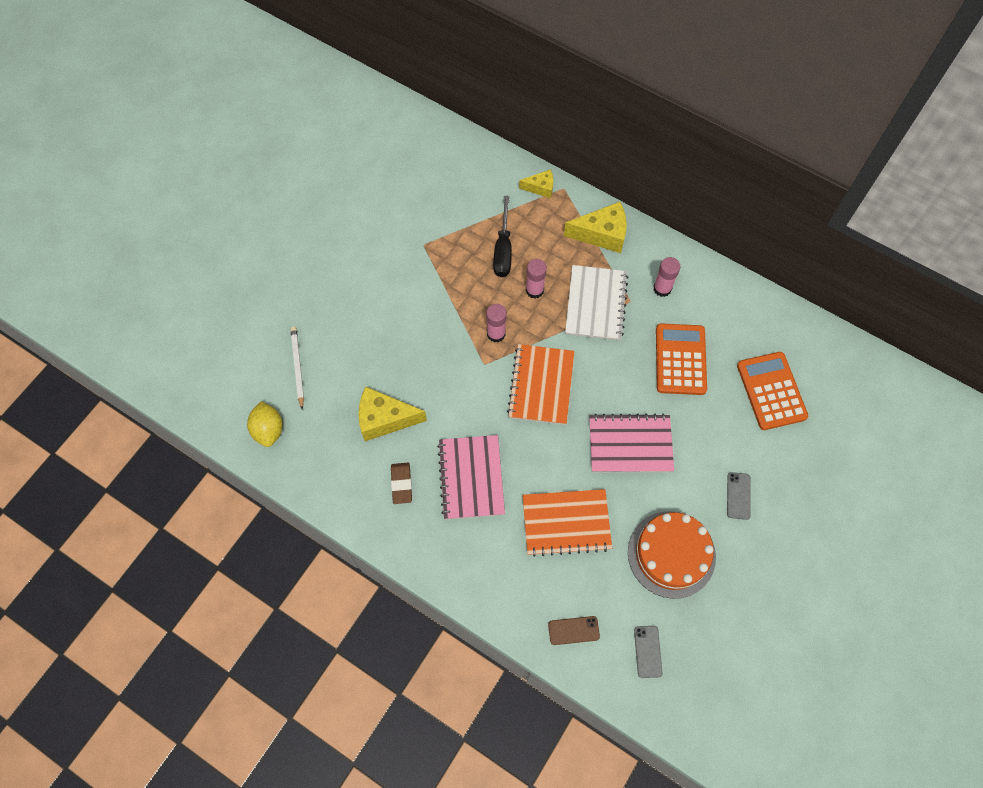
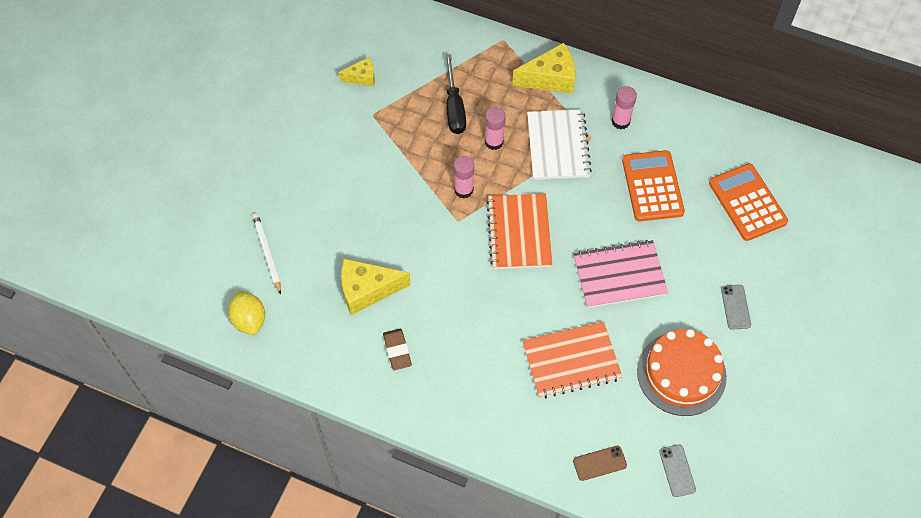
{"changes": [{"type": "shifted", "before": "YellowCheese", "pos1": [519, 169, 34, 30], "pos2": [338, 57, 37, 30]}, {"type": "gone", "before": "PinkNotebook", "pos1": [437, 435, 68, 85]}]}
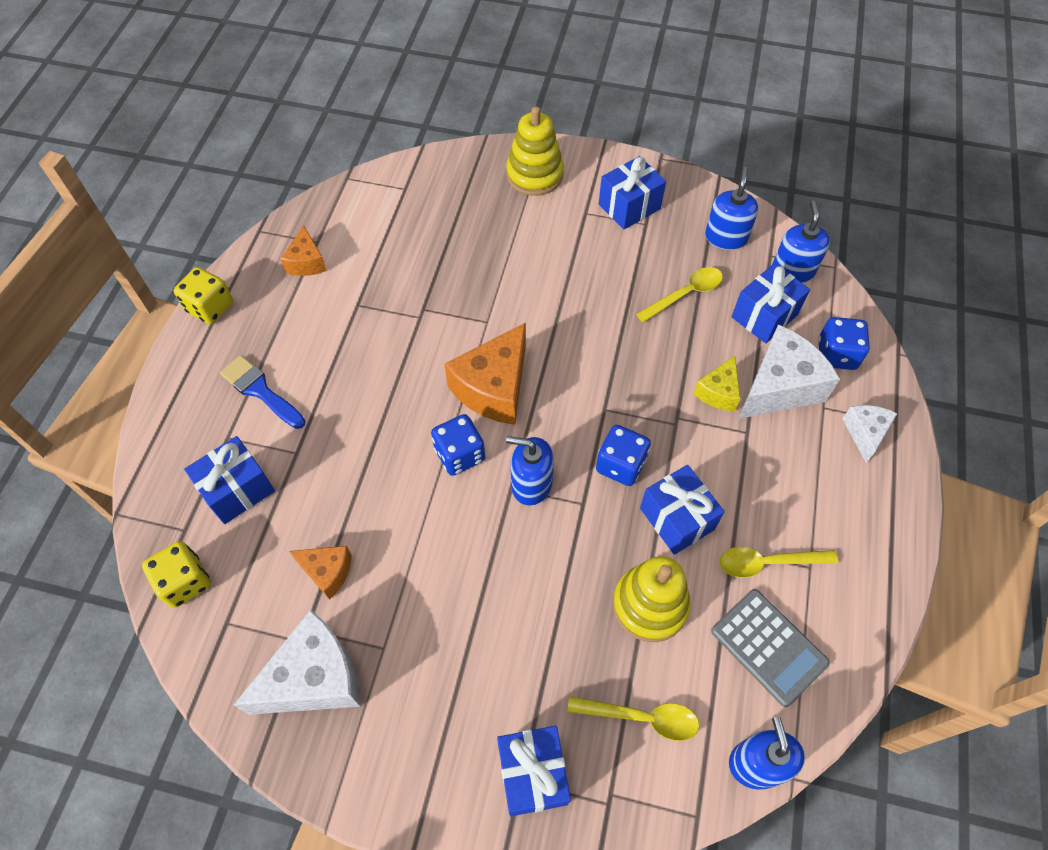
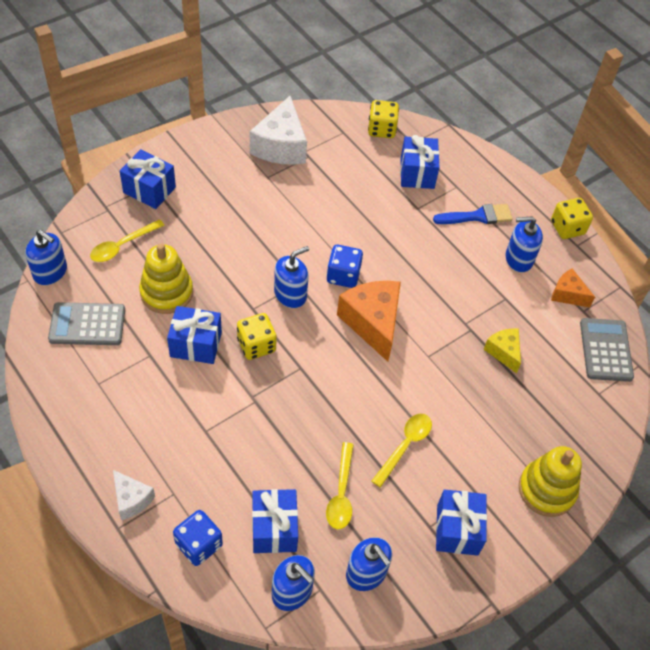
{"changes": [{"type": "gone", "before": "WhiteCheese", "pos1": [738, 324, 102, 95]}, {"type": "shifted", "before": "YellowCheese", "pos1": [693, 356, 47, 55], "pos2": [484, 328, 37, 45]}, {"type": "repainted", "before": "BlueDice", "after": "YellowDice", "pos1": [596, 425, 55, 61], "pos2": [237, 313, 40, 47]}, {"type": "gone", "before": "OrangeCheese", "pos1": [289, 546, 63, 54]}, {"type": "shifted", "before": "YellowSpoon", "pos1": [720, 547, 118, 31], "pos2": [372, 414, 60, 74]}, {"type": "new", "after": "BlueSoapDispenser", "pos2": [506, 216, 37, 56]}, {"type": "new", "after": "GreyCalculator", "pos2": [580, 318, 54, 64]}]}
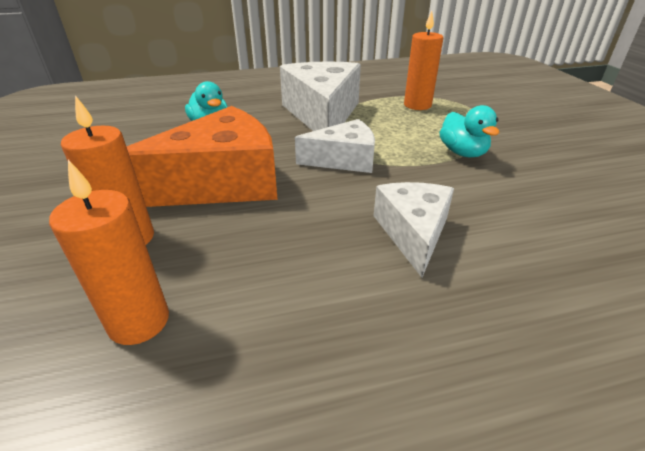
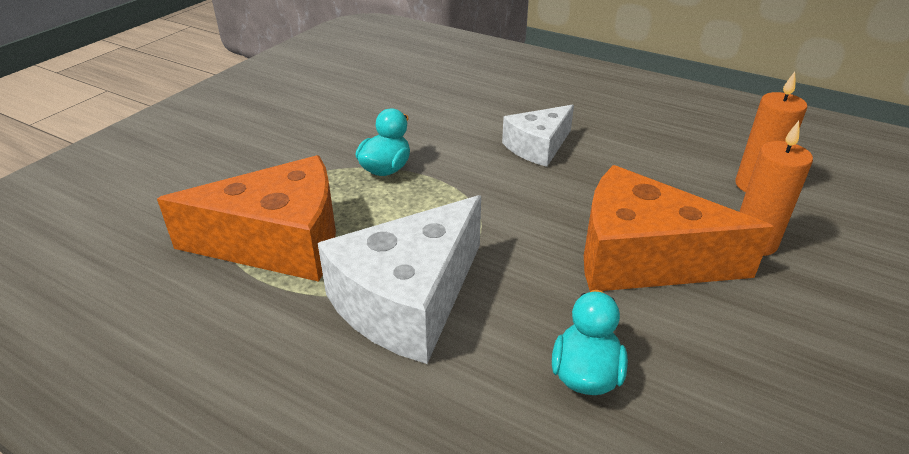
{"changes": [{"type": "swapped", "before": "OrangeCandle", "after": "OrangeCheese", "pos1": [404, 11, 39, 99], "pos2": [157, 155, 179, 127]}, {"type": "gone", "before": "WhiteCheese", "pos1": [295, 119, 80, 54]}]}
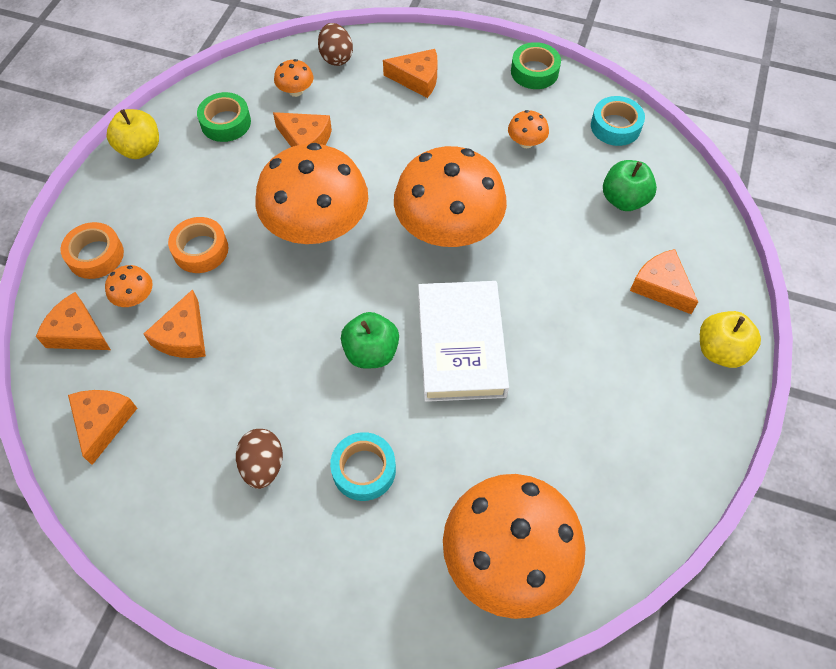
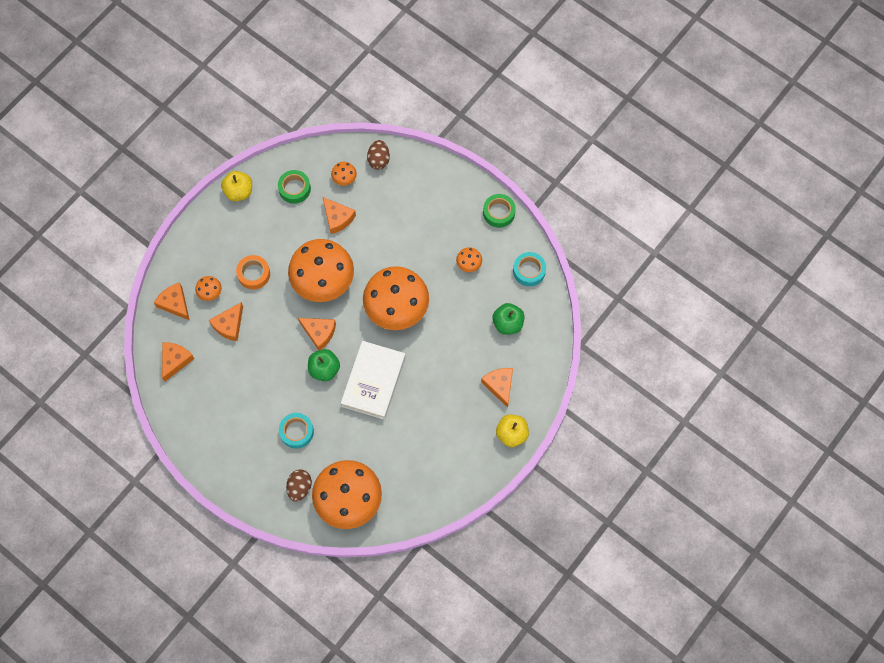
{"changes": [{"type": "shifted", "before": "OrangeCheese", "pos1": [383, 49, 55, 49], "pos2": [298, 318, 38, 32]}, {"type": "gone", "before": "OrangeTape", "pos1": [60, 222, 64, 57]}, {"type": "shifted", "before": "BrownEgg", "pos1": [236, 429, 47, 60], "pos2": [286, 469, 26, 33]}]}
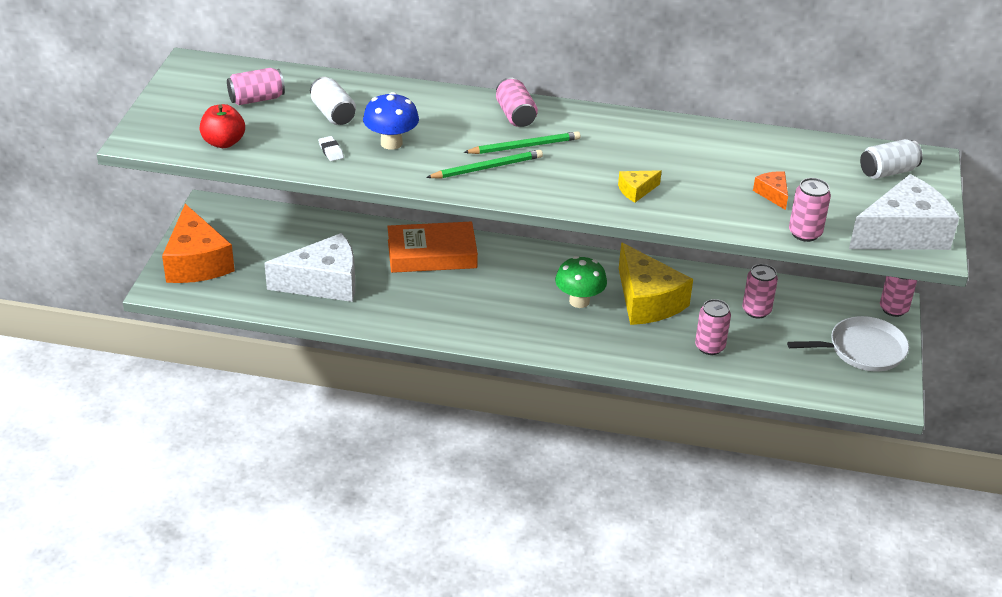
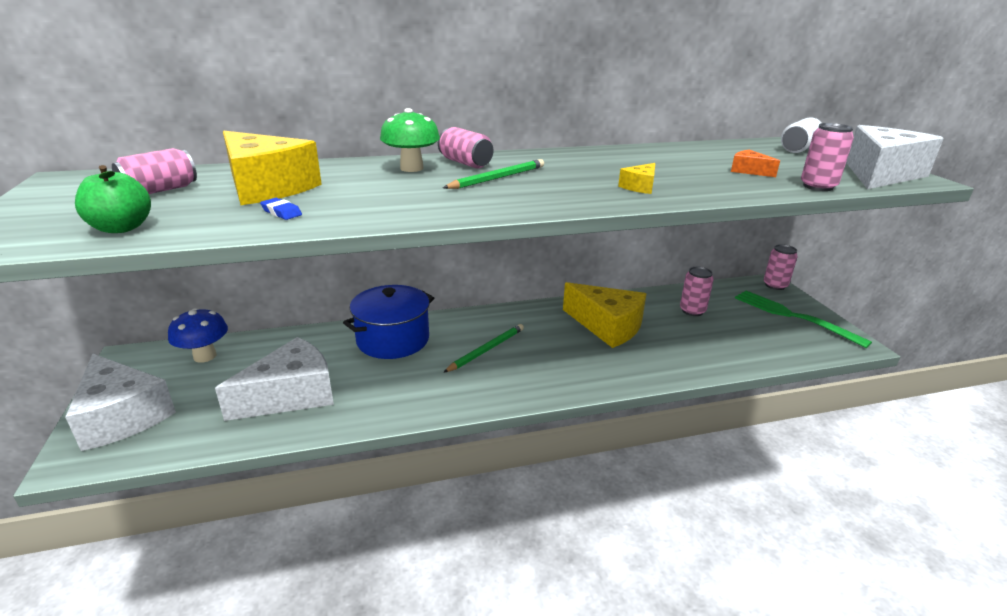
{"changes": [{"type": "swapped", "before": "WhiteCan", "after": "YellowCheese", "pos1": [310, 77, 46, 48], "pos2": [223, 131, 99, 74]}, {"type": "shifted", "before": "BlueMushroom", "pos1": [363, 92, 56, 58], "pos2": [168, 308, 60, 55]}, {"type": "repainted", "before": "RedApple", "after": "GreenApple", "pos1": [200, 104, 45, 44], "pos2": [75, 165, 76, 68]}, {"type": "repainted", "before": "WhiteEraser", "after": "BlueEraser", "pos1": [318, 136, 26, 25], "pos2": [260, 198, 42, 22]}, {"type": "shifted", "before": "GreenPencil", "pos1": [426, 150, 117, 28], "pos2": [443, 324, 81, 49]}, {"type": "repainted", "before": "OrangeCheese", "after": "WhiteCheese", "pos1": [162, 204, 73, 79], "pos2": [65, 353, 111, 98]}, {"type": "swapped", "before": "OrangeBook", "after": "BluePot", "pos1": [387, 221, 91, 52], "pos2": [343, 285, 91, 74]}, {"type": "shifted", "before": "GreenMushroom", "pos1": [555, 256, 52, 52], "pos2": [380, 108, 60, 64]}, {"type": "gone", "before": "PinkCan", "pos1": [695, 299, 36, 56]}, {"type": "swapped", "before": "WhitePan", "after": "GreenFork", "pos1": [787, 316, 122, 55], "pos2": [735, 290, 137, 58]}]}
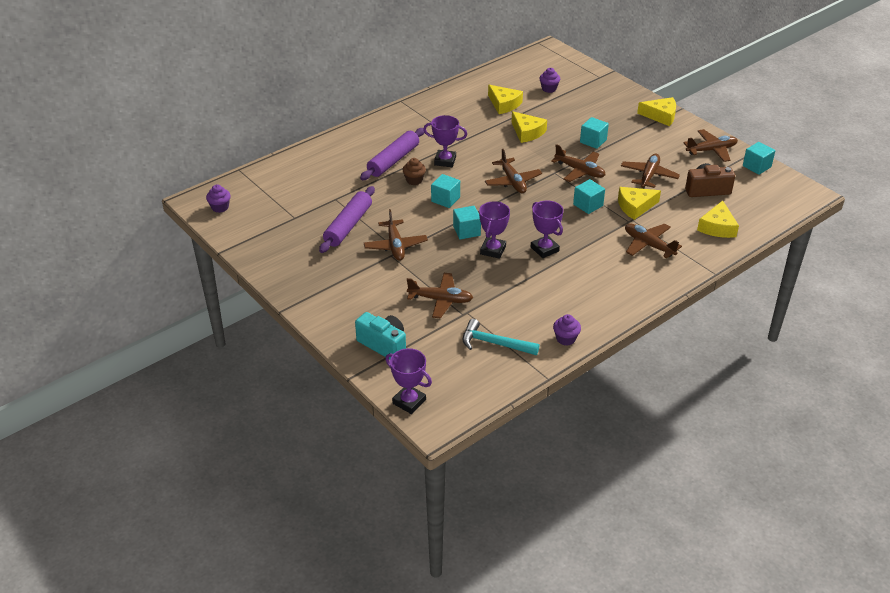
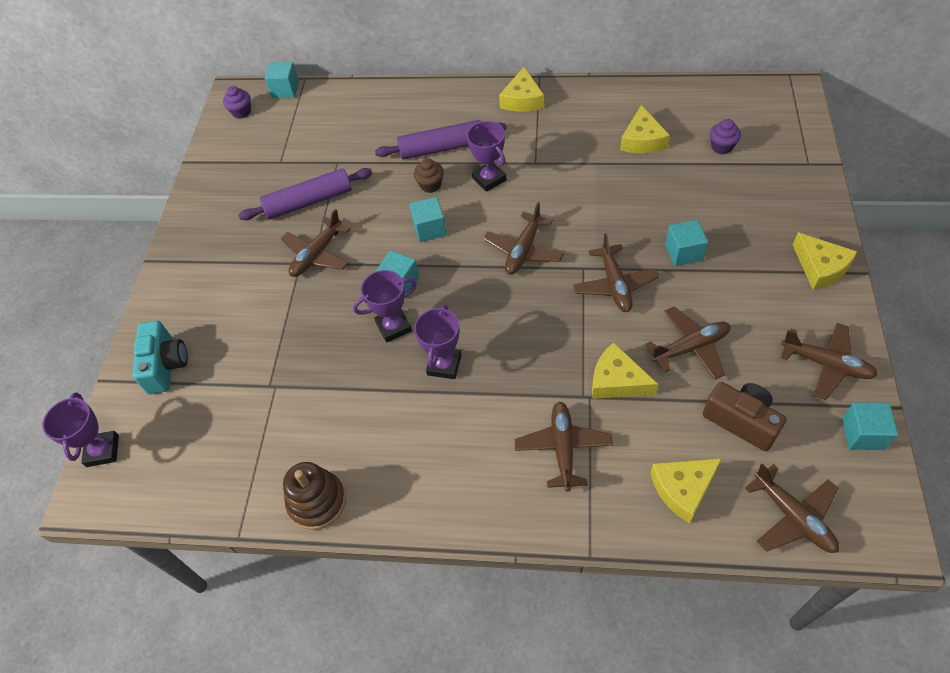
{"changes": [{"type": "shifted", "before": "YellowCheese", "pos1": [512, 111, 35, 32], "pos2": [499, 67, 45, 45]}, {"type": "shifted", "before": "TurquoiseCube", "pos1": [573, 179, 32, 35], "pos2": [265, 62, 34, 36]}, {"type": "shifted", "before": "BrownPlane", "pos1": [407, 273, 66, 46], "pos2": [745, 463, 94, 90]}, {"type": "swapped", "before": "PurpleCupcake", "after": "BrownStackingToy", "pos1": [553, 314, 28, 32], "pos2": [283, 462, 63, 68]}, {"type": "gone", "before": "TurquoiseHammer", "pos1": [463, 319, 77, 36]}]}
.....
Report the count of lines in the entries that contain the string "repainted", and nothing besides it.

2